* _To do_
The line containing "AUDIO1 pin BUSY: GP12 -> GP17" marks the end: output every line of the data up to it, and that line too, exactly as written.

Revision comparison data

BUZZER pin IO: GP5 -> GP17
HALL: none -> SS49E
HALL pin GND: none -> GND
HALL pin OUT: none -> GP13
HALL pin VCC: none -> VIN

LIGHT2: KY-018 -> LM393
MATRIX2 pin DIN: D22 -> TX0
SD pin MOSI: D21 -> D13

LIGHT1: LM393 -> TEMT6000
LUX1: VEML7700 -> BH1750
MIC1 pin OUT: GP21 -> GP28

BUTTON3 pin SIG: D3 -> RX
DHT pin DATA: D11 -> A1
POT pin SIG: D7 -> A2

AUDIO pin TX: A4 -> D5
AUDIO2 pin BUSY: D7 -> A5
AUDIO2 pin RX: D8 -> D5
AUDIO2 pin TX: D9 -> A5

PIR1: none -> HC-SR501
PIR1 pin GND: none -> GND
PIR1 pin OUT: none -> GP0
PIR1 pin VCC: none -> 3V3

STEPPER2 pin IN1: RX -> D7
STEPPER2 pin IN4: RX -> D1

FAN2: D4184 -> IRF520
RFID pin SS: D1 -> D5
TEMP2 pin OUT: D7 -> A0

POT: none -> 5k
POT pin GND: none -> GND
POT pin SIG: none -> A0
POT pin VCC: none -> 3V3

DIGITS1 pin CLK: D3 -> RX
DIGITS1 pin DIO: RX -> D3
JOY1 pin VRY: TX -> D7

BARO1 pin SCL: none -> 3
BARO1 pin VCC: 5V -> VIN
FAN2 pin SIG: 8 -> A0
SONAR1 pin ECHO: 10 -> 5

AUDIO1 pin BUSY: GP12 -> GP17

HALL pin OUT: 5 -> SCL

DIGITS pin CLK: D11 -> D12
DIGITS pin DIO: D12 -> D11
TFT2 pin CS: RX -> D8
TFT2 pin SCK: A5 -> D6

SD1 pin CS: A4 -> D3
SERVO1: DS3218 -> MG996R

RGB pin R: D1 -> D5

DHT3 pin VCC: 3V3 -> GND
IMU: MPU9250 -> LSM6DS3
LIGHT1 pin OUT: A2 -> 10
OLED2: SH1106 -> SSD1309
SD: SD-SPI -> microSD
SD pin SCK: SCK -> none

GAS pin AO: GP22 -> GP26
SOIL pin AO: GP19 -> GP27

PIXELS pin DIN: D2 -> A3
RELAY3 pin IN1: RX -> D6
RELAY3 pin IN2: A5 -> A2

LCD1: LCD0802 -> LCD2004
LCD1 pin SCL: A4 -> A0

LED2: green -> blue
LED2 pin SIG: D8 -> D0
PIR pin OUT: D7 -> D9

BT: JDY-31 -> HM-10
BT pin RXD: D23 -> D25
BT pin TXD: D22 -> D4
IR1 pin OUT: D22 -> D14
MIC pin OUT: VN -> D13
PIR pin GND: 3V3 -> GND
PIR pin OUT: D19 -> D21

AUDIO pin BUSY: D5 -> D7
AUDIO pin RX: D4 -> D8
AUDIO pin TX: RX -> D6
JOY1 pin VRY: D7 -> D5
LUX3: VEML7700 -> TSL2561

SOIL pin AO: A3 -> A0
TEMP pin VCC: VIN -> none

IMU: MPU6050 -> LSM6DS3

* _Solution_
BUZZER pin IO: GP5 -> GP17
HALL: none -> SS49E
HALL pin GND: none -> GND
HALL pin OUT: none -> GP13
HALL pin VCC: none -> VIN

LIGHT2: KY-018 -> LM393
MATRIX2 pin DIN: D22 -> TX0
SD pin MOSI: D21 -> D13

LIGHT1: LM393 -> TEMT6000
LUX1: VEML7700 -> BH1750
MIC1 pin OUT: GP21 -> GP28

BUTTON3 pin SIG: D3 -> RX
DHT pin DATA: D11 -> A1
POT pin SIG: D7 -> A2

AUDIO pin TX: A4 -> D5
AUDIO2 pin BUSY: D7 -> A5
AUDIO2 pin RX: D8 -> D5
AUDIO2 pin TX: D9 -> A5

PIR1: none -> HC-SR501
PIR1 pin GND: none -> GND
PIR1 pin OUT: none -> GP0
PIR1 pin VCC: none -> 3V3

STEPPER2 pin IN1: RX -> D7
STEPPER2 pin IN4: RX -> D1

FAN2: D4184 -> IRF520
RFID pin SS: D1 -> D5
TEMP2 pin OUT: D7 -> A0

POT: none -> 5k
POT pin GND: none -> GND
POT pin SIG: none -> A0
POT pin VCC: none -> 3V3

DIGITS1 pin CLK: D3 -> RX
DIGITS1 pin DIO: RX -> D3
JOY1 pin VRY: TX -> D7

BARO1 pin SCL: none -> 3
BARO1 pin VCC: 5V -> VIN
FAN2 pin SIG: 8 -> A0
SONAR1 pin ECHO: 10 -> 5

AUDIO1 pin BUSY: GP12 -> GP17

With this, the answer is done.